■ Stated task
Lift every line from the entries that includes the word "section".

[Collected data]
[BEGIN]

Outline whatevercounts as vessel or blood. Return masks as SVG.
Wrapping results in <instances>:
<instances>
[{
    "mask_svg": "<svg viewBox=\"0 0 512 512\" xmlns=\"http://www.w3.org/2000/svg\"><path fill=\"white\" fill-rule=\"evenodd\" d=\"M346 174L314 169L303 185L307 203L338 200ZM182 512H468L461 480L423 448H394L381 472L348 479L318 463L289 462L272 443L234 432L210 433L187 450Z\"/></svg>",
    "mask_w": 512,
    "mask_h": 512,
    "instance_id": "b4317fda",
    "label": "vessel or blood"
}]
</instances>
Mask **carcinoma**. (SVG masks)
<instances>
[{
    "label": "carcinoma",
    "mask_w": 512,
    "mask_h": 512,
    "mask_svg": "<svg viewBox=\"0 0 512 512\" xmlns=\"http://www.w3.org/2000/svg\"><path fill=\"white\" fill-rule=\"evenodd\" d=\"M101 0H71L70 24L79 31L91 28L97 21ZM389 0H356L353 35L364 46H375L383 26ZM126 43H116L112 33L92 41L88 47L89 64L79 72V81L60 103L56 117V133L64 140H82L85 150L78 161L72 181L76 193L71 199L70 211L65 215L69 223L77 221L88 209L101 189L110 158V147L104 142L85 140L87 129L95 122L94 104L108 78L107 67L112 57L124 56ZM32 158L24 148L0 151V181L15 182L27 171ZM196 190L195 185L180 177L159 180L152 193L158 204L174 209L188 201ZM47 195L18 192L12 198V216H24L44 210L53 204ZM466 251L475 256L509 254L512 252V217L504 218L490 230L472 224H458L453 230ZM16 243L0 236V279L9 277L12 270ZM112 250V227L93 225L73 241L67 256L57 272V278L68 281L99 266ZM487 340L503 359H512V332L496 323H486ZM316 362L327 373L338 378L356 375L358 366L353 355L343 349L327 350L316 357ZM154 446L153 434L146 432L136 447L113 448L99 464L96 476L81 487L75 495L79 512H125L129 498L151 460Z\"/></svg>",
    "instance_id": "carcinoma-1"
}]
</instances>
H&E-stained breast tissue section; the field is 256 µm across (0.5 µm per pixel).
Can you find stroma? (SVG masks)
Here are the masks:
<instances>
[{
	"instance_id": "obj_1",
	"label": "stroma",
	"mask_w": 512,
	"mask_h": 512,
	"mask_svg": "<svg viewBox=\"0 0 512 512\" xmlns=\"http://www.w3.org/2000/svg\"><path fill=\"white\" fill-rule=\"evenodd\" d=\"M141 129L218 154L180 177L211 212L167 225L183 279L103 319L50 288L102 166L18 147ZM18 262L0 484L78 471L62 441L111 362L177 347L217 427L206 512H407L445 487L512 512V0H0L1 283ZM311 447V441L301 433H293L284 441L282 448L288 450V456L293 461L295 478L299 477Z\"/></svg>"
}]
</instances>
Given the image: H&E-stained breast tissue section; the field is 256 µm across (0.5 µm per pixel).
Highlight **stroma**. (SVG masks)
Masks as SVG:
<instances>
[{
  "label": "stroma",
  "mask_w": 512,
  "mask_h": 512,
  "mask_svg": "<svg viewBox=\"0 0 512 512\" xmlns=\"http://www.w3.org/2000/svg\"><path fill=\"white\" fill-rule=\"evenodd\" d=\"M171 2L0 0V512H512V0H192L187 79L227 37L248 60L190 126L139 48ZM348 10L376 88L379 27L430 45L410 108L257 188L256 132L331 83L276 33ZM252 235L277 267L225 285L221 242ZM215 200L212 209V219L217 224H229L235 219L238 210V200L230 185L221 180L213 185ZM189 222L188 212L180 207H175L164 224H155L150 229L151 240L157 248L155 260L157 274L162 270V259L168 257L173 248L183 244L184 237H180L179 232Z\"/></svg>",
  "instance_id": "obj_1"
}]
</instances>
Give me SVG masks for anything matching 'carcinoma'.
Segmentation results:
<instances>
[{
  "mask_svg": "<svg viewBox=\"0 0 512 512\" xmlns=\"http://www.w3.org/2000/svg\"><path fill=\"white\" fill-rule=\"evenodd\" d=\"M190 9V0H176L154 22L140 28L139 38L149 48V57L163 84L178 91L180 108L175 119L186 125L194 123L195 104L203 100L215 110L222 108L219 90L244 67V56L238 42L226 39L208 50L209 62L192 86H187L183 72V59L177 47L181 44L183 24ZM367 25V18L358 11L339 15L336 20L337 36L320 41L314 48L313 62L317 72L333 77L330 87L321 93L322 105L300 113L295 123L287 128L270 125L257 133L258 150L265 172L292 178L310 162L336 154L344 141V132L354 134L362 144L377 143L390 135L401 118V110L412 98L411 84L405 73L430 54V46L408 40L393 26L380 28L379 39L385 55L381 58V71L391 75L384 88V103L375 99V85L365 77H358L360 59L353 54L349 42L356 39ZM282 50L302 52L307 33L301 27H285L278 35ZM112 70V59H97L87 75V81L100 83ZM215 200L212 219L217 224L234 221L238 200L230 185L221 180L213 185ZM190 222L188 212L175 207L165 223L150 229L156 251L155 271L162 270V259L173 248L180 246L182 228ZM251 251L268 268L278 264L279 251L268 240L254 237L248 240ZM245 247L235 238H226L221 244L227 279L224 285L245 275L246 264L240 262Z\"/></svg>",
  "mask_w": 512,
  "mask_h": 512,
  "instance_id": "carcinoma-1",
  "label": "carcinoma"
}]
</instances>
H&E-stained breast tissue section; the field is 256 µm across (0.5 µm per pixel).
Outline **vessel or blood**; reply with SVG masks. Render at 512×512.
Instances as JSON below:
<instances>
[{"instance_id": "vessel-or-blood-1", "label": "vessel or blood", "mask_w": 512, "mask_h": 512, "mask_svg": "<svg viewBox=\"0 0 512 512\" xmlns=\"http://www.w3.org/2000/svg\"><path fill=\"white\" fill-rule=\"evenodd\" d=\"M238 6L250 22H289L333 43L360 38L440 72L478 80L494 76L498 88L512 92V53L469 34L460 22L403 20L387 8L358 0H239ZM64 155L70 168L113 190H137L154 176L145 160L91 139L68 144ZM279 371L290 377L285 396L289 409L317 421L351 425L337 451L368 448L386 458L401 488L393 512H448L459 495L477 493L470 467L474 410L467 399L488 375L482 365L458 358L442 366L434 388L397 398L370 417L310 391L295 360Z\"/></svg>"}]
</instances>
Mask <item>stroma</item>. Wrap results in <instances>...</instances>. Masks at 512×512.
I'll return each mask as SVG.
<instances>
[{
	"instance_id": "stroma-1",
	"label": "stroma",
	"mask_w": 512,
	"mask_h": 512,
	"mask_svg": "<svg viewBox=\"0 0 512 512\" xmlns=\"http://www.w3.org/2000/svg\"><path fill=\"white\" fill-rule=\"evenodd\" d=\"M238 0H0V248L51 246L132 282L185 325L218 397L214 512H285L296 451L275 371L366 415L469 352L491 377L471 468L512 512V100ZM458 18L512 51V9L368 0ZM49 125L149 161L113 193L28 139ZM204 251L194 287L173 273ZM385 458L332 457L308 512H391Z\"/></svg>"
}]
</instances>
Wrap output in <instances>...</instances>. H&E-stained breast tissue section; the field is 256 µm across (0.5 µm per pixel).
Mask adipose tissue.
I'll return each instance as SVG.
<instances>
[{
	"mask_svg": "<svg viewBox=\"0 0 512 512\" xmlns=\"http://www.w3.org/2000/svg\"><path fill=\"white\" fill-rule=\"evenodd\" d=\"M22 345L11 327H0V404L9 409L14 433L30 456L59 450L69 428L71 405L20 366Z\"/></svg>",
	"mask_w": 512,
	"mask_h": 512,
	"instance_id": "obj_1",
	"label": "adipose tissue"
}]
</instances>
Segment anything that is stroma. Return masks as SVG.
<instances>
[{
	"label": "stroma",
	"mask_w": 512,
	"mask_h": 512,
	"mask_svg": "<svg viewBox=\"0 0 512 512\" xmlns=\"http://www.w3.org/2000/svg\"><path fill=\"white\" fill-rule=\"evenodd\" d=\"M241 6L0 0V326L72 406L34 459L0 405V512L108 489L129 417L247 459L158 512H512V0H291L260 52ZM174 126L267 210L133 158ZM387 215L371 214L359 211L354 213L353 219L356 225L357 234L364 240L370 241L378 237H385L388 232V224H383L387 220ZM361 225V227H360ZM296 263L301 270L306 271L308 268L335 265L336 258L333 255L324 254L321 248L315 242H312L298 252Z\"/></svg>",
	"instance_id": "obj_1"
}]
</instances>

[END]

■ Written answer
H&E-stained breast tissue section; the field is 256 µm across (0.5 µm per pixel).
Given the image: H&E-stained breast tissue section; the field is 256 µm across (0.5 µm per pixel).
H&E-stained breast tissue section; the field is 256 µm across (0.5 µm per pixel).
Wrap output in <instances>...</instances>. H&E-stained breast tissue section; the field is 256 µm across (0.5 µm per pixel).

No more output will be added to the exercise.